→ Task prompt
Please retype the entries below exactly, only from their first line through the line containing "move: wiadro [czarny]", leaving every picture out.

→ Material provided
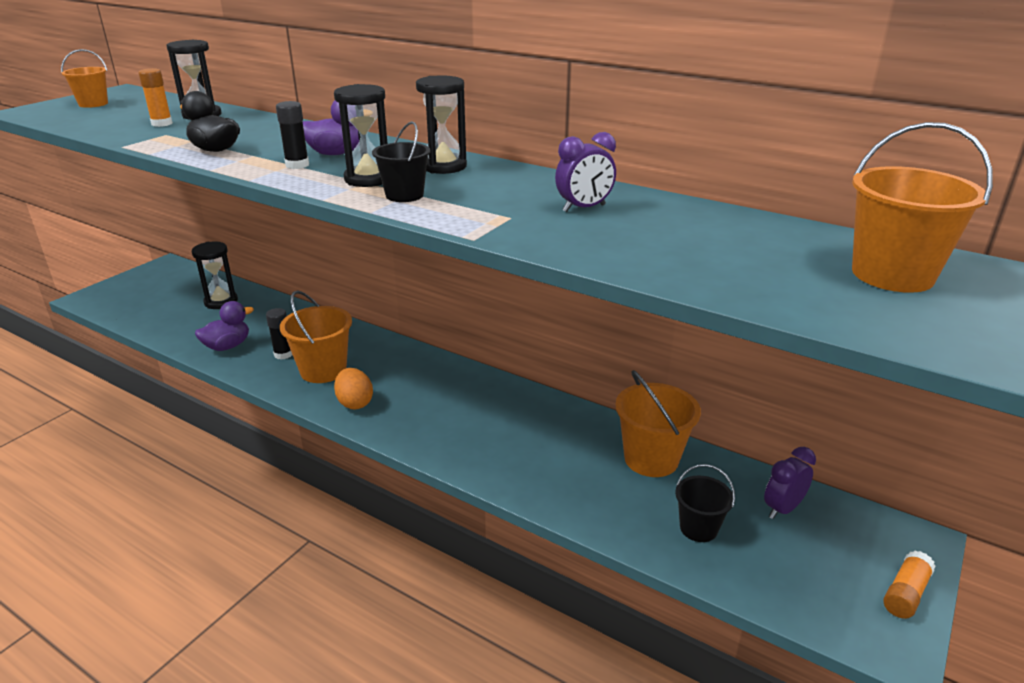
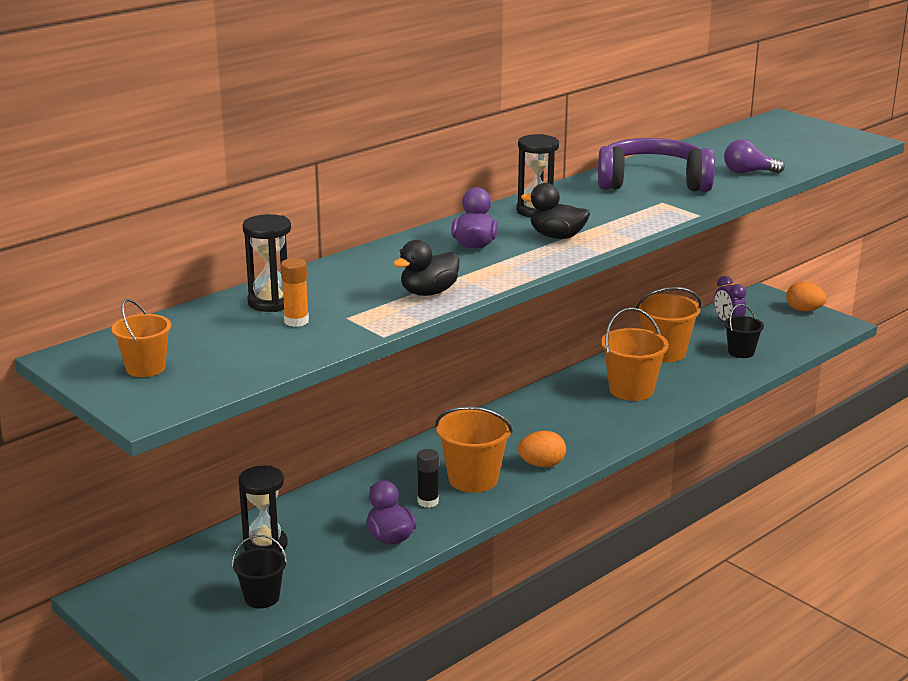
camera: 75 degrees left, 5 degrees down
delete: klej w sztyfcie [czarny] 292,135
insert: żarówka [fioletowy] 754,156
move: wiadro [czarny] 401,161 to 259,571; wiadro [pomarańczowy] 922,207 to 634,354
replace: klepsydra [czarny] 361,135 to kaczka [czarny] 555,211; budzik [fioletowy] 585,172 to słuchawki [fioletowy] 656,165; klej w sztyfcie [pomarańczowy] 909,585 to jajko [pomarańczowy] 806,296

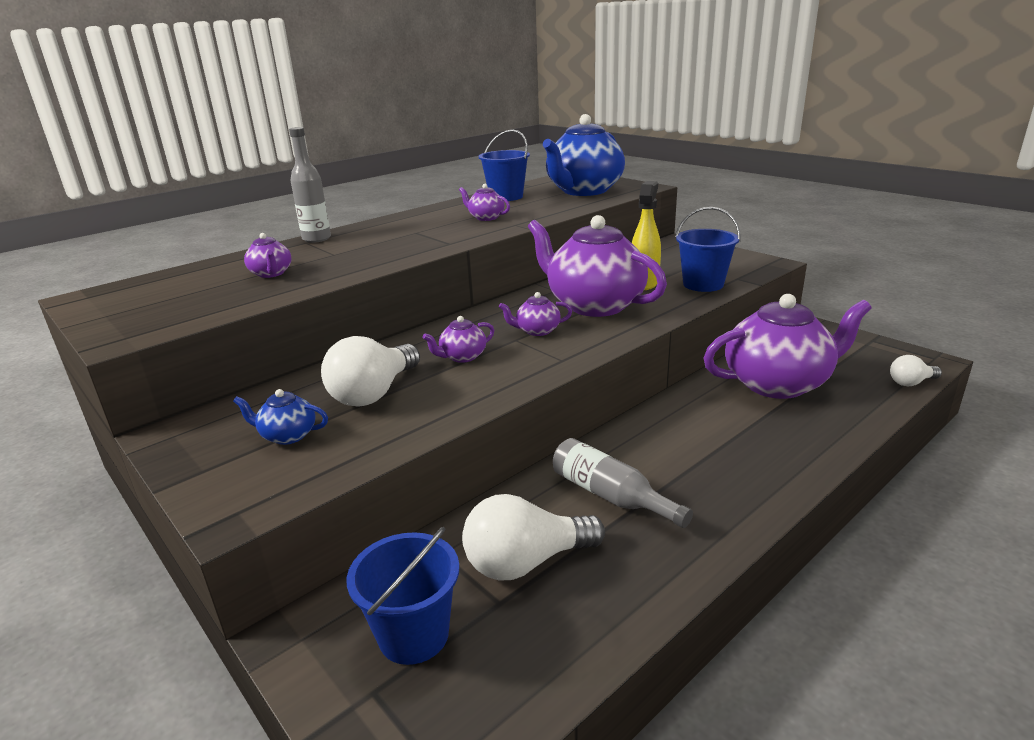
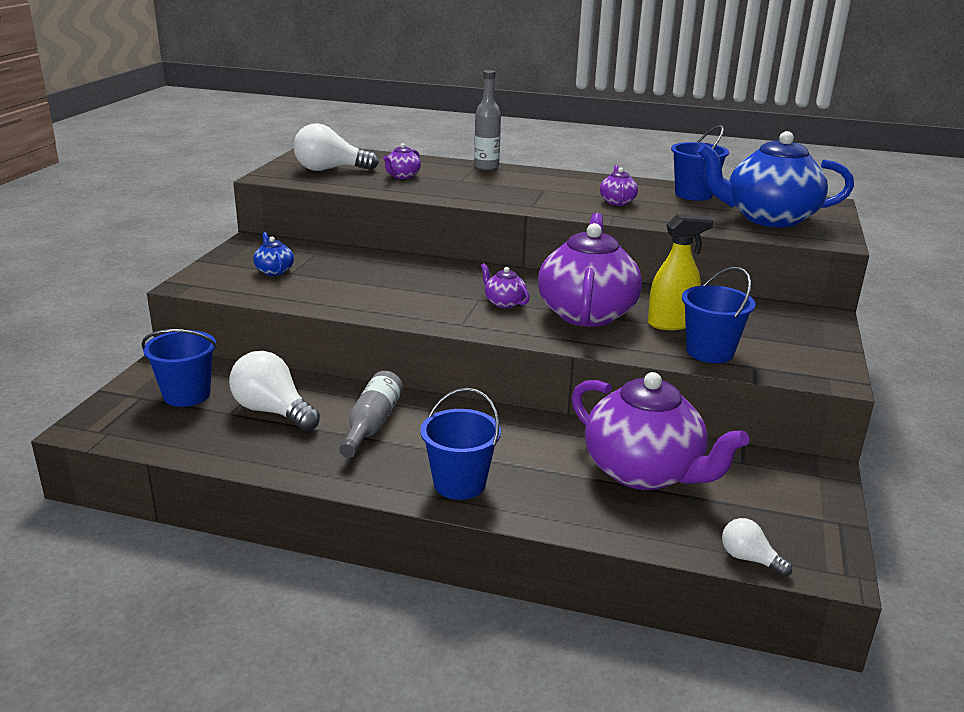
camera: 55 degrees right, 0 degrees up
delete: imbryk [fioletowy] 458,339
insert: wiadro [niebieski] 460,444
move: żarówka [biały] 370,371 to 336,147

→ Task result
camera: 75 degrees left, 5 degrees down
delete: klej w sztyfcie [czarny] 292,135
insert: żarówka [fioletowy] 754,156
move: wiadro [czarny] 401,161 to 259,571; wiadro [pomarańczowy] 922,207 to 634,354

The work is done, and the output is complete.